§ **TASK DIRECTIONS**: Set down the data below in full, exactly as it reads, but without the pictures.

§ **DATASET RECORDS**:

———

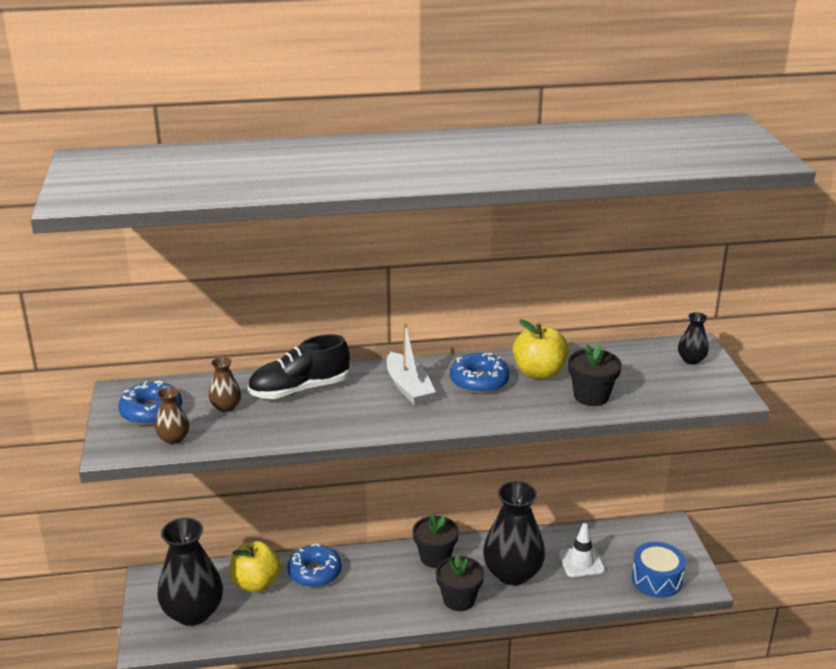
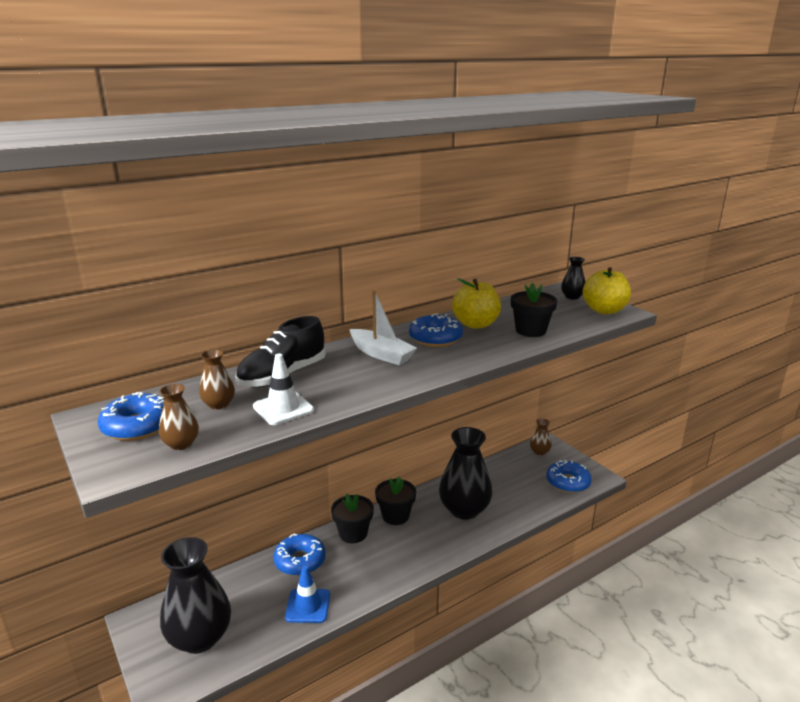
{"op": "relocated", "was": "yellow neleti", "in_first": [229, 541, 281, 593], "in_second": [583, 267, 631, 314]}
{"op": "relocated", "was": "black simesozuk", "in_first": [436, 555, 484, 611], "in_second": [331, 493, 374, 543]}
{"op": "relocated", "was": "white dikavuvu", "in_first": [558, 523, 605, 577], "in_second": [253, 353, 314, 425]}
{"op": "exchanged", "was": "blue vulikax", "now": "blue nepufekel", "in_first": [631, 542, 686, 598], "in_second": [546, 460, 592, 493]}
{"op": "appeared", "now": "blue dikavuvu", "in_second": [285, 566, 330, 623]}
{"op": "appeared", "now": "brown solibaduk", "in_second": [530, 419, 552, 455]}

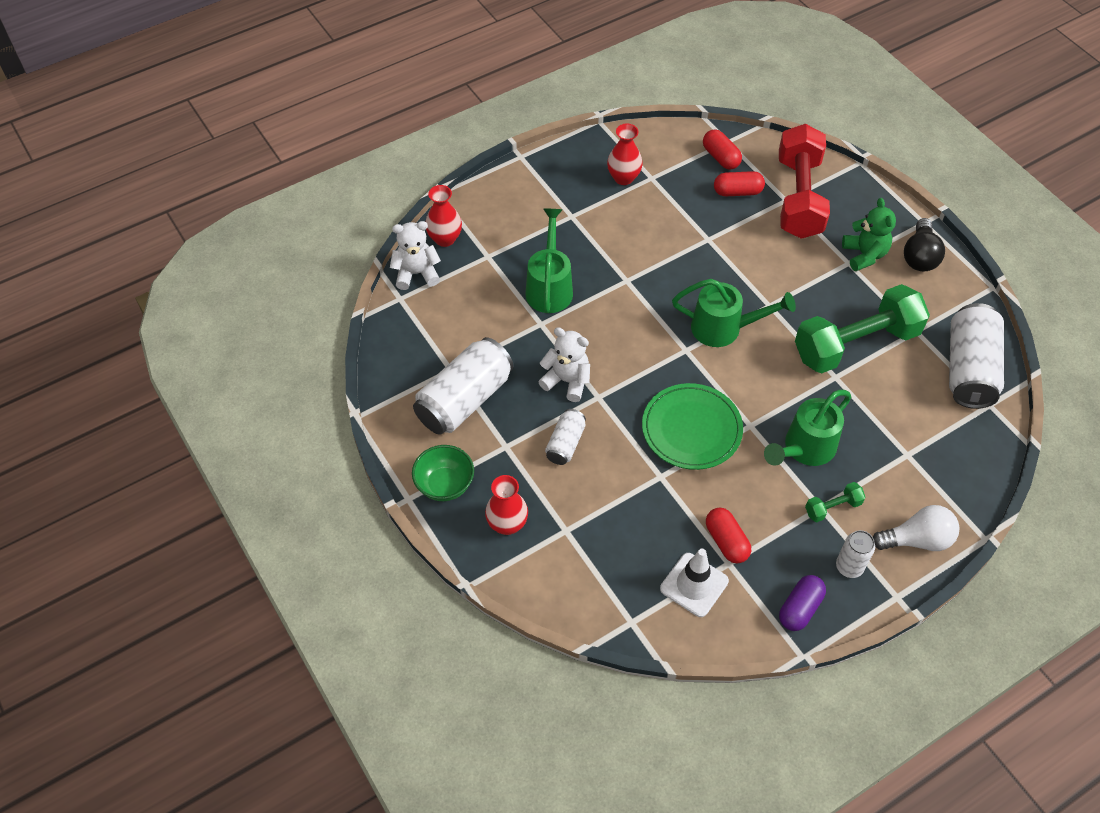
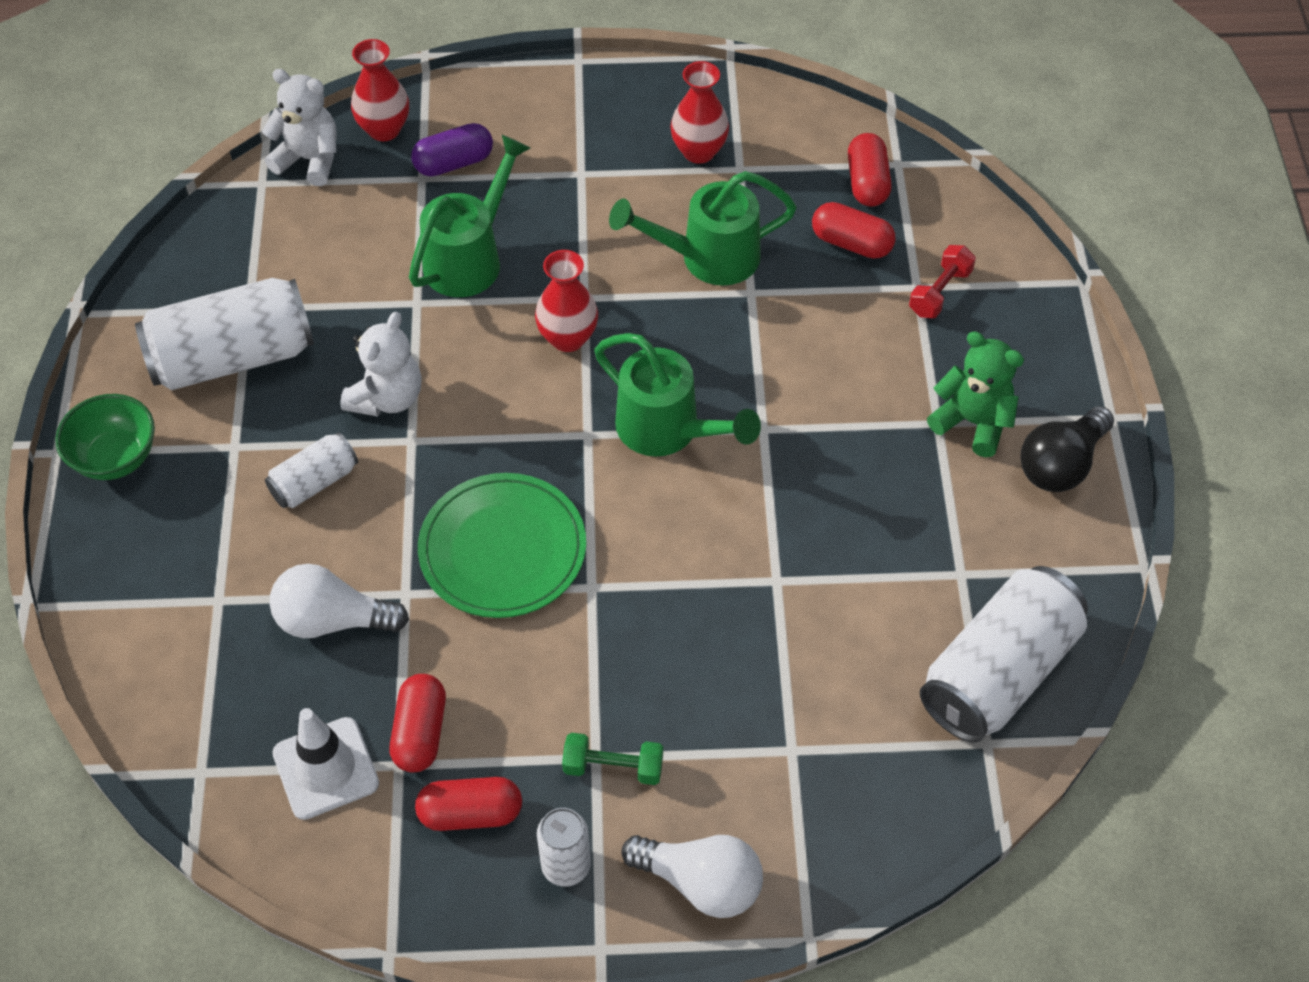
{"op": "relocated", "was": "red solibaduk", "in_first": [485, 475, 528, 535], "in_second": [535, 250, 598, 352]}
{"op": "spun", "was": "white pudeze", "in_first": [538, 327, 590, 402], "in_second": [340, 312, 422, 416], "clockwise": 60}
{"op": "relocated", "was": "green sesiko", "in_first": [764, 390, 852, 466], "in_second": [609, 171, 797, 285]}
{"op": "size", "was": "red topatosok", "in_first": [779, 124, 830, 239], "in_second": [909, 245, 976, 318], "ratio": 0.41}
{"op": "relocated", "was": "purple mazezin", "in_first": [779, 575, 826, 631], "in_second": [411, 123, 493, 176]}
{"op": "missing", "was": "green topatosok", "in_first": [795, 284, 930, 373]}
{"op": "spun", "was": "green pudeze", "in_first": [842, 198, 896, 271], "in_second": [927, 331, 1024, 457], "clockwise": -75}
{"op": "appeared", "now": "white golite", "in_second": [269, 564, 409, 638]}
{"op": "appeared", "now": "red mazezin", "in_second": [415, 777, 522, 831]}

———

§ **RESPONSE TO THE TASK**:
{"op": "relocated", "was": "yellow neleti", "in_first": [229, 541, 281, 593], "in_second": [583, 267, 631, 314]}
{"op": "relocated", "was": "black simesozuk", "in_first": [436, 555, 484, 611], "in_second": [331, 493, 374, 543]}
{"op": "relocated", "was": "white dikavuvu", "in_first": [558, 523, 605, 577], "in_second": [253, 353, 314, 425]}
{"op": "exchanged", "was": "blue vulikax", "now": "blue nepufekel", "in_first": [631, 542, 686, 598], "in_second": [546, 460, 592, 493]}
{"op": "appeared", "now": "blue dikavuvu", "in_second": [285, 566, 330, 623]}
{"op": "appeared", "now": "brown solibaduk", "in_second": [530, 419, 552, 455]}

{"op": "relocated", "was": "red solibaduk", "in_first": [485, 475, 528, 535], "in_second": [535, 250, 598, 352]}
{"op": "spun", "was": "white pudeze", "in_first": [538, 327, 590, 402], "in_second": [340, 312, 422, 416], "clockwise": 60}
{"op": "relocated", "was": "green sesiko", "in_first": [764, 390, 852, 466], "in_second": [609, 171, 797, 285]}
{"op": "size", "was": "red topatosok", "in_first": [779, 124, 830, 239], "in_second": [909, 245, 976, 318], "ratio": 0.41}
{"op": "relocated", "was": "purple mazezin", "in_first": [779, 575, 826, 631], "in_second": [411, 123, 493, 176]}
{"op": "missing", "was": "green topatosok", "in_first": [795, 284, 930, 373]}
{"op": "spun", "was": "green pudeze", "in_first": [842, 198, 896, 271], "in_second": [927, 331, 1024, 457], "clockwise": -75}
{"op": "appeared", "now": "white golite", "in_second": [269, 564, 409, 638]}
{"op": "appeared", "now": "red mazezin", "in_second": [415, 777, 522, 831]}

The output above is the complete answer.